[Start of Attachment]

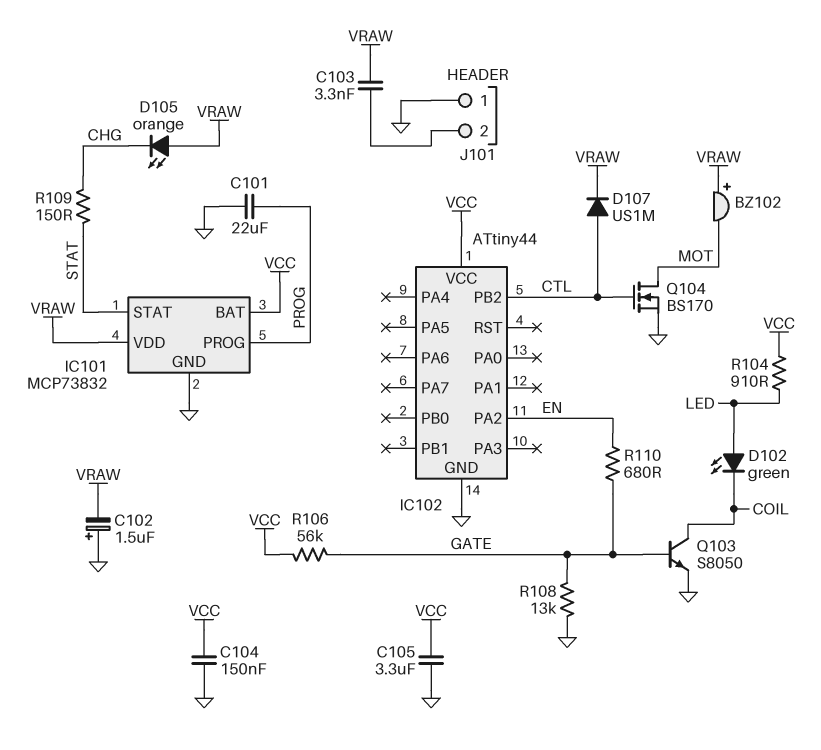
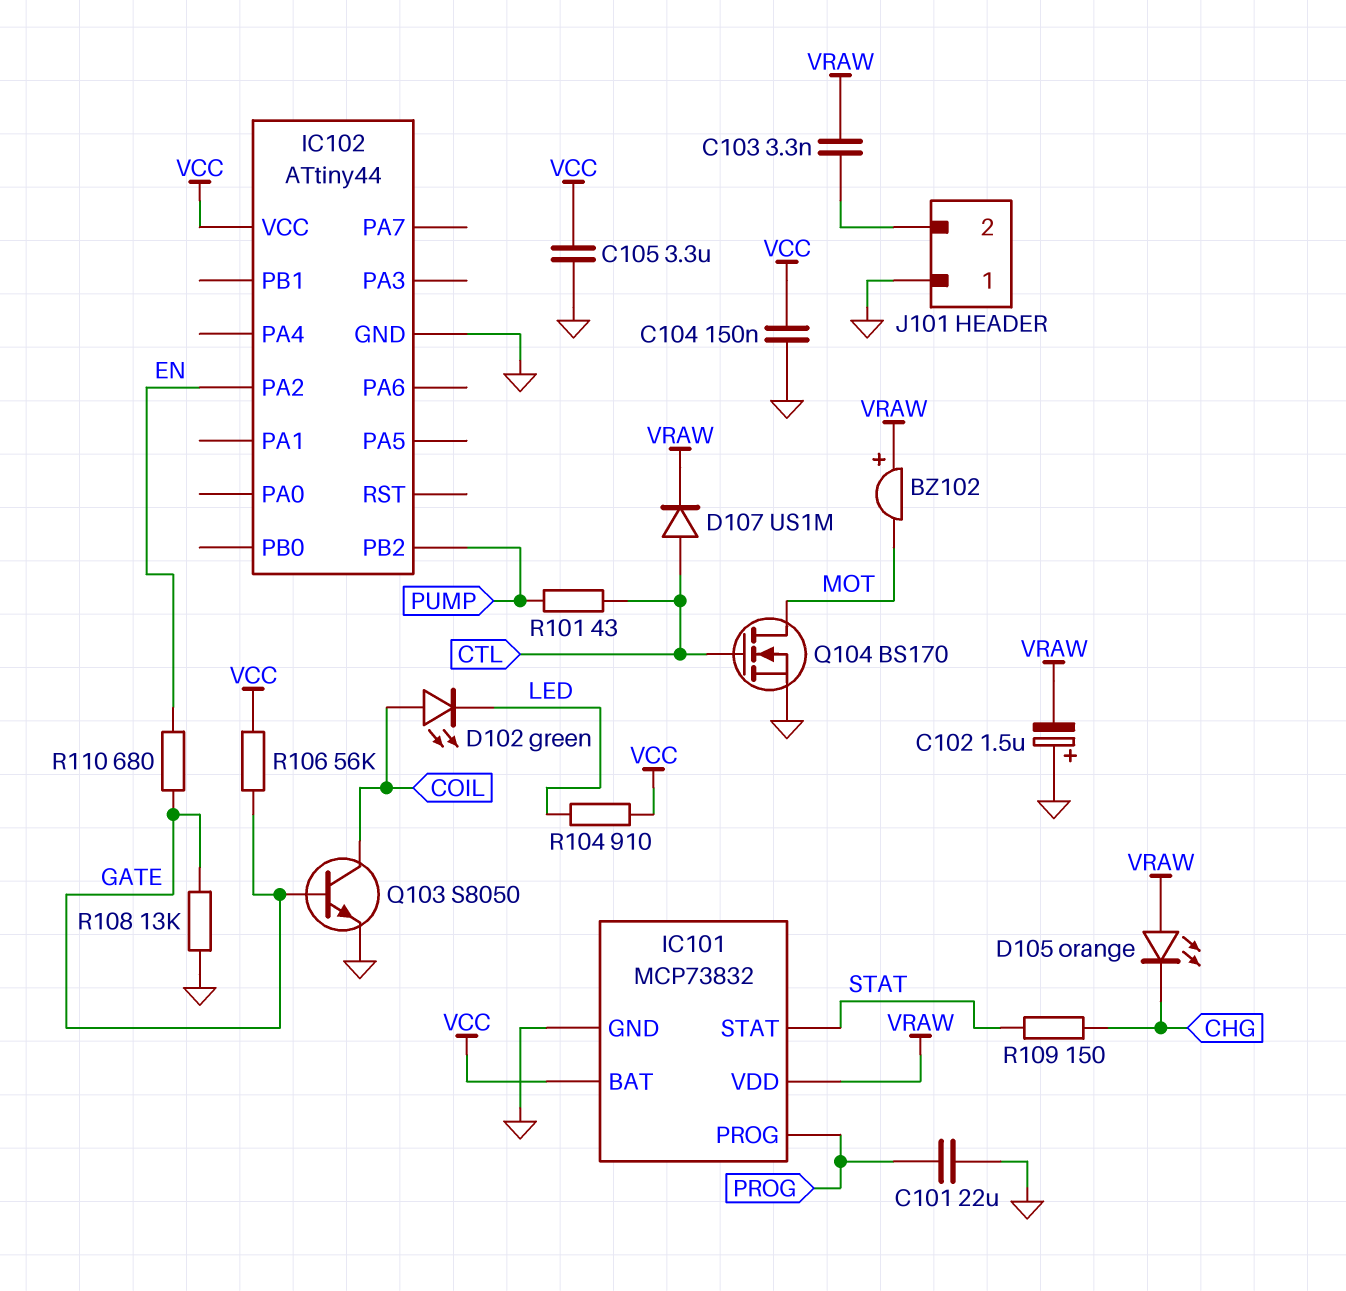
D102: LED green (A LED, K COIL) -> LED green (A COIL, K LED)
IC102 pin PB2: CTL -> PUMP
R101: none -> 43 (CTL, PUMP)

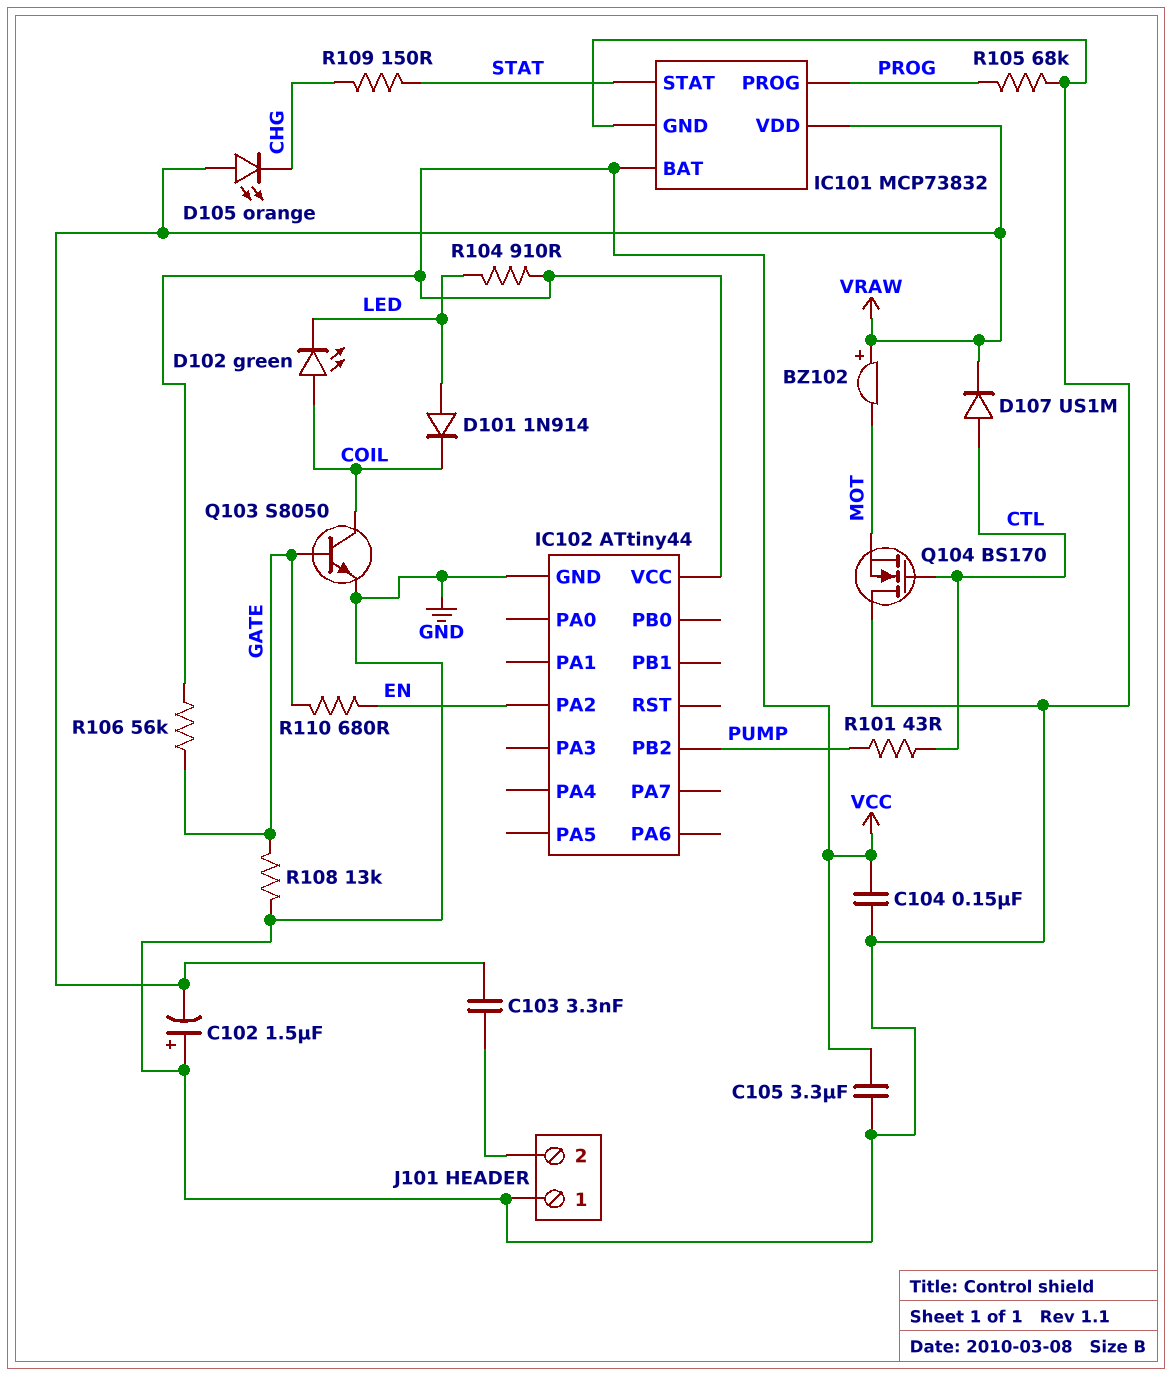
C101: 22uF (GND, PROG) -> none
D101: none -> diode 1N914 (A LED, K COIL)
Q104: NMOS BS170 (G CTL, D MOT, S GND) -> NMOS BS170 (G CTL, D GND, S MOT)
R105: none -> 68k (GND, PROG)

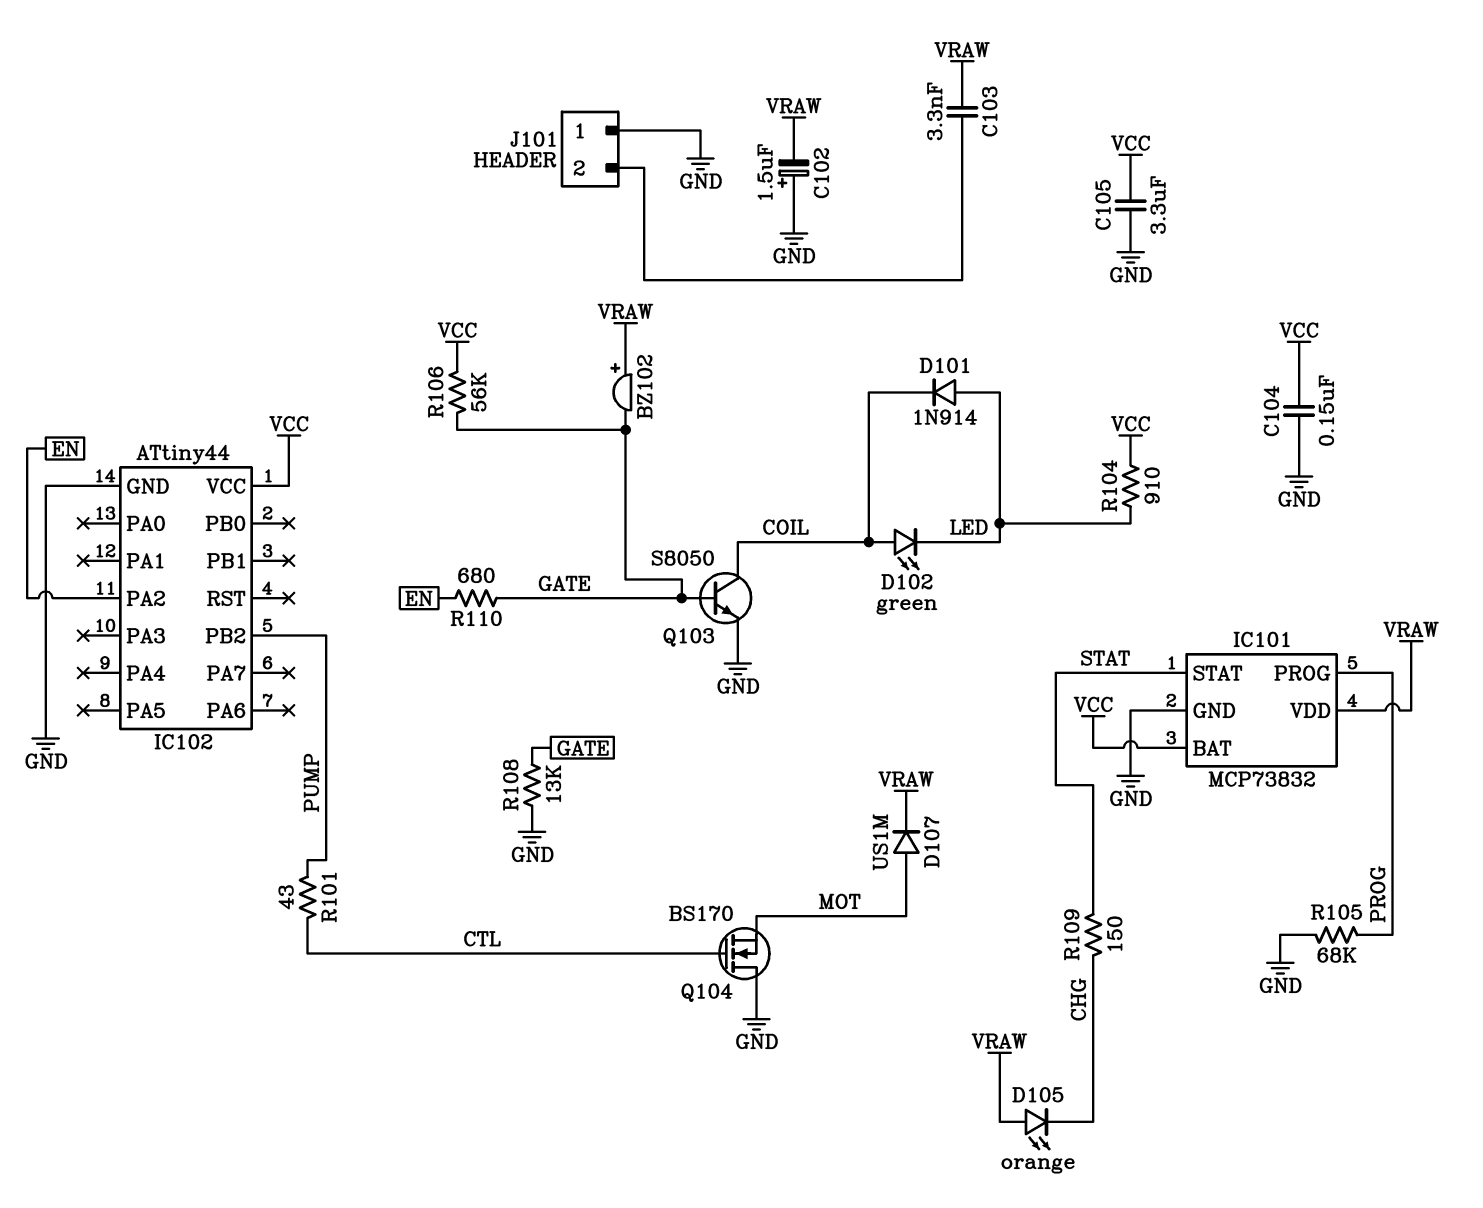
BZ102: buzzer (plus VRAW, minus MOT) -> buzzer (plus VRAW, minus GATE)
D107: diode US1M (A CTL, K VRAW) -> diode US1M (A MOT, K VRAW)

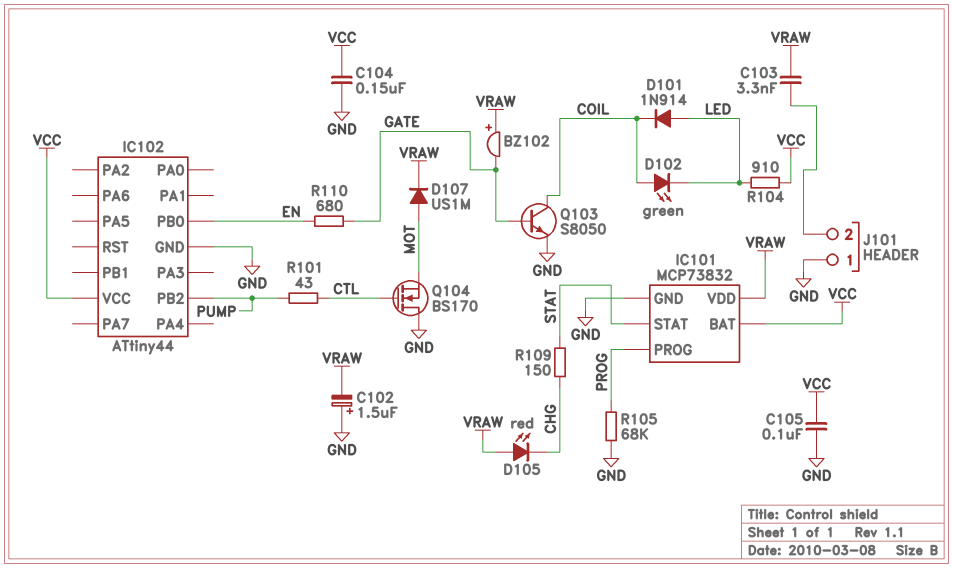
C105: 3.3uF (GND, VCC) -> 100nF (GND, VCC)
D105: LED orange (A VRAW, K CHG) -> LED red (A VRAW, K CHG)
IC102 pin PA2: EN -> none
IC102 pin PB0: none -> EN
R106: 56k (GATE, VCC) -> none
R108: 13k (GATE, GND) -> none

[End of Attachment]

_WORK TO BE COMPLETED_:
Please return each line of the listing above that contains "diode".

_TASK RESULT_:
D101: none -> diode 1N914 (A LED, K COIL)
D107: diode US1M (A CTL, K VRAW) -> diode US1M (A MOT, K VRAW)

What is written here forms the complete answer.